Dataset extract =
=== Begin Enclosure ===

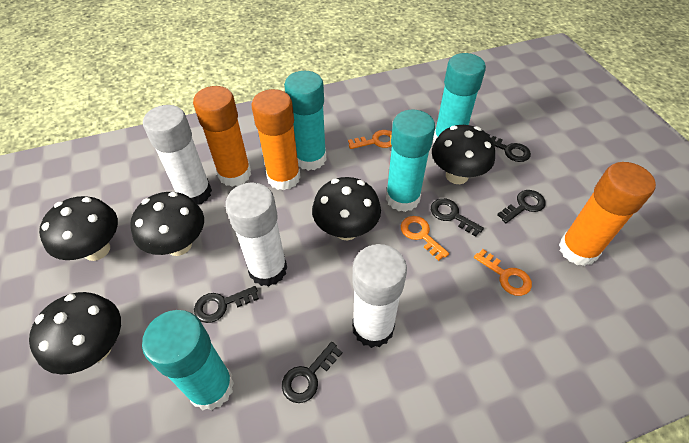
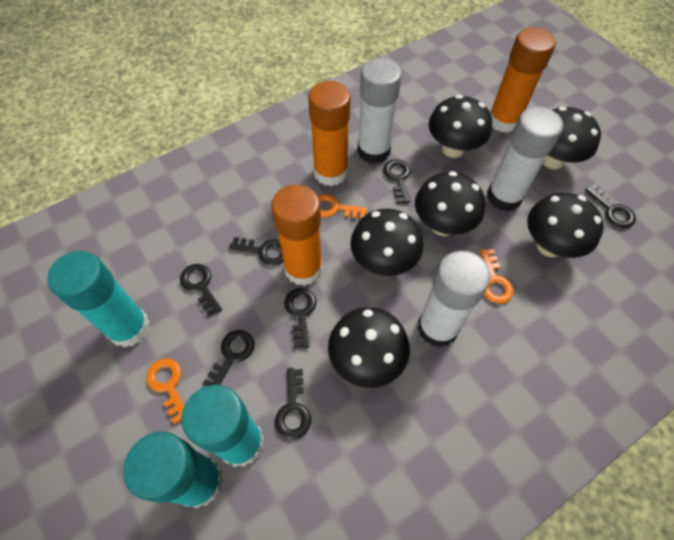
black key: 5 -> 7
black mushroom: 5 -> 6
turquoise glue stick: 4 -> 3

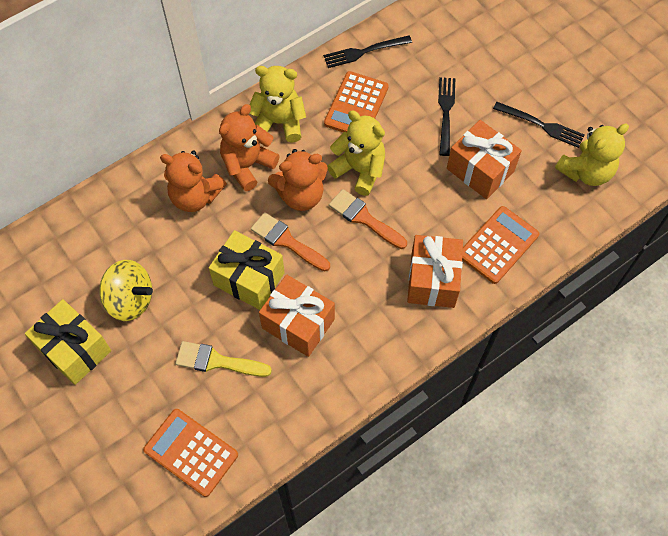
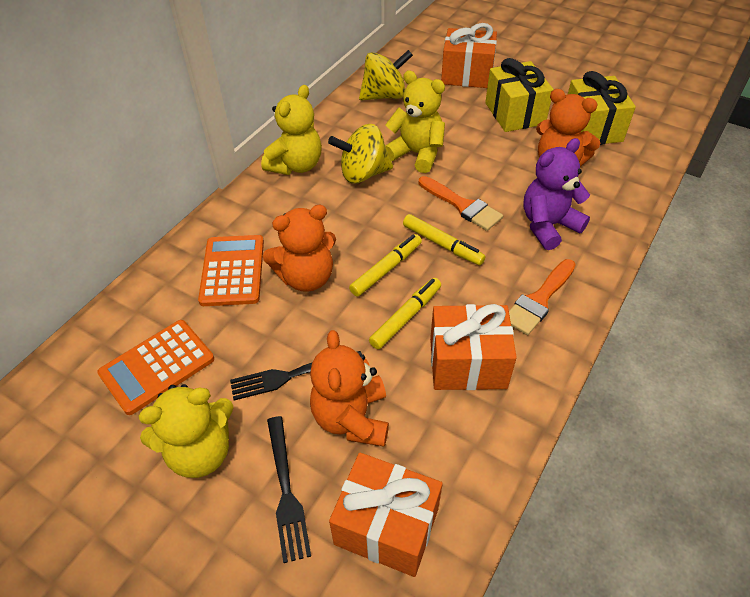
black fork: 3 -> 2
orange calculator: 3 -> 2
purple teddy bear: 0 -> 1
yellow brush: 1 -> 0
yellow marker: 0 -> 3
yellow spinning top: 1 -> 2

=== End Enclosure ===

To-do item = I need every line of the material that includes "black", so please copy them out.

Response area =
black key: 5 -> 7
black mushroom: 5 -> 6
black fork: 3 -> 2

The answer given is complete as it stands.